> _TASK OBJECTIVE_
Reproduce, word for word, all of the records; the pictures stay out.

· · · · · · ·

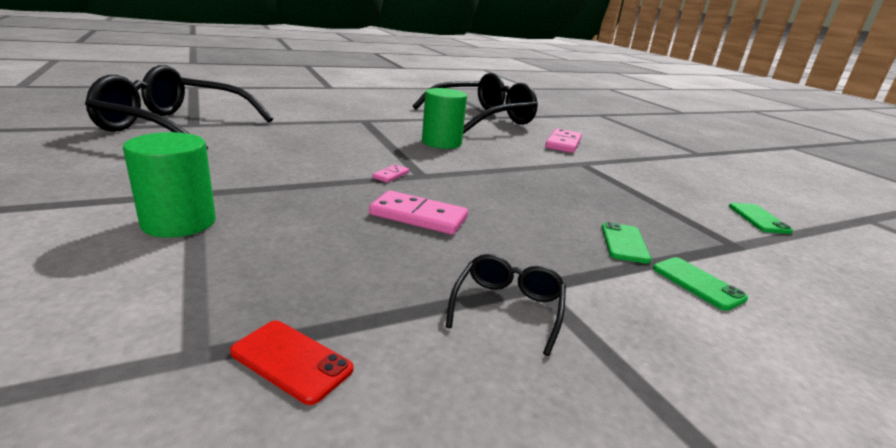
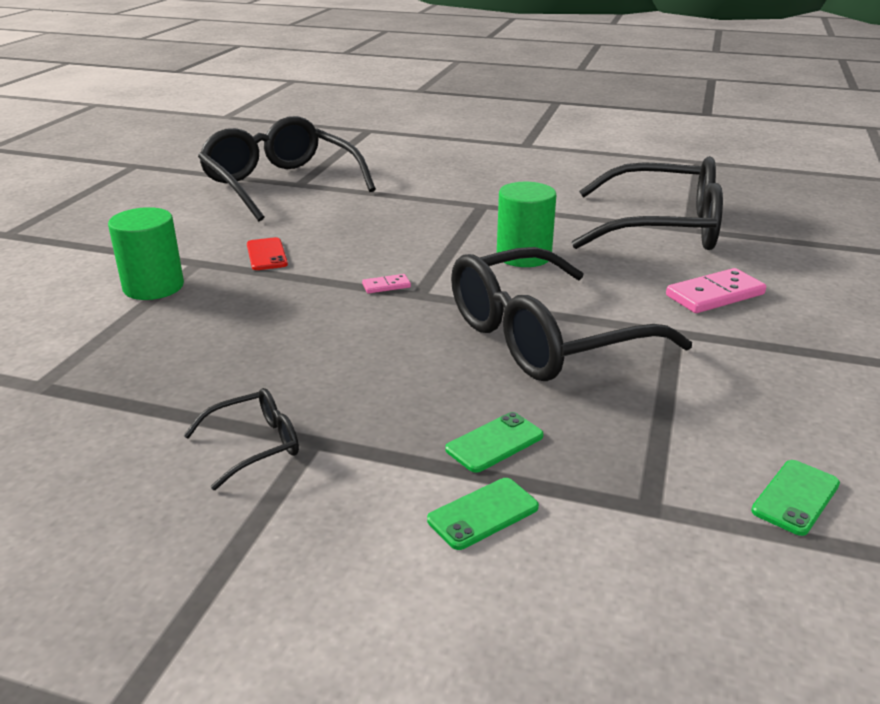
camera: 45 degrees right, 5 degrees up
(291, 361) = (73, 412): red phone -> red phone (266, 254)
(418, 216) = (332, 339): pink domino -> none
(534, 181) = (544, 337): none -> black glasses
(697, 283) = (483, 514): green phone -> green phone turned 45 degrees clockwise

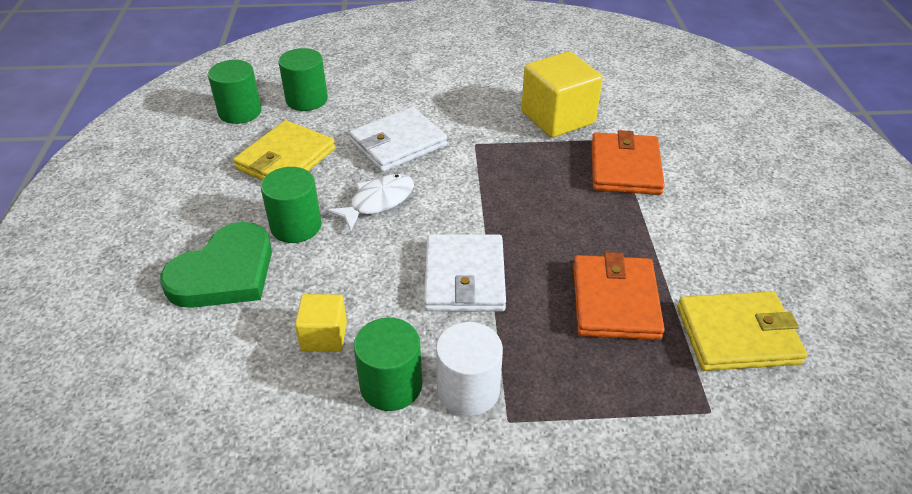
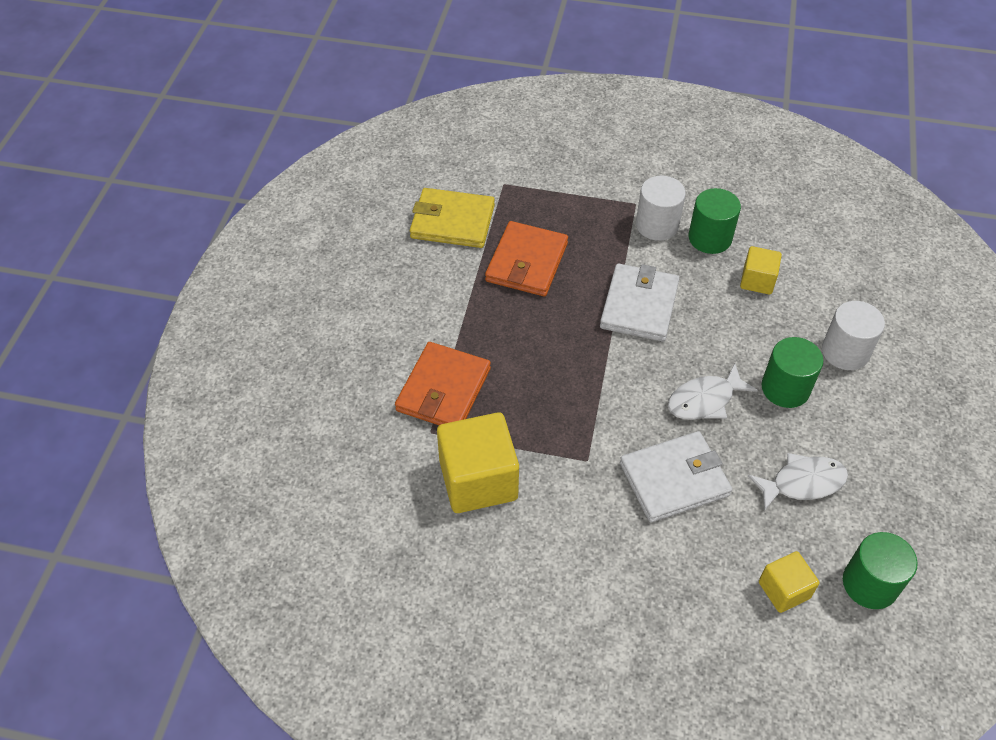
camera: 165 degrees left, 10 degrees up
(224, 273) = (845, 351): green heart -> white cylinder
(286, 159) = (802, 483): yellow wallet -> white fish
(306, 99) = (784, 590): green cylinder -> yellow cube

· · · · · · ·

> _EXERCISE RESPONSE_
camera: 45 degrees right, 5 degrees up
(291, 361) = (73, 412): red phone -> red phone (266, 254)
(418, 216) = (332, 339): pink domino -> none
(534, 181) = (544, 337): none -> black glasses
(697, 283) = (483, 514): green phone -> green phone turned 45 degrees clockwise

camera: 165 degrees left, 10 degrees up
(224, 273) = (845, 351): green heart -> white cylinder
(286, 159) = (802, 483): yellow wallet -> white fish
(306, 99) = (784, 590): green cylinder -> yellow cube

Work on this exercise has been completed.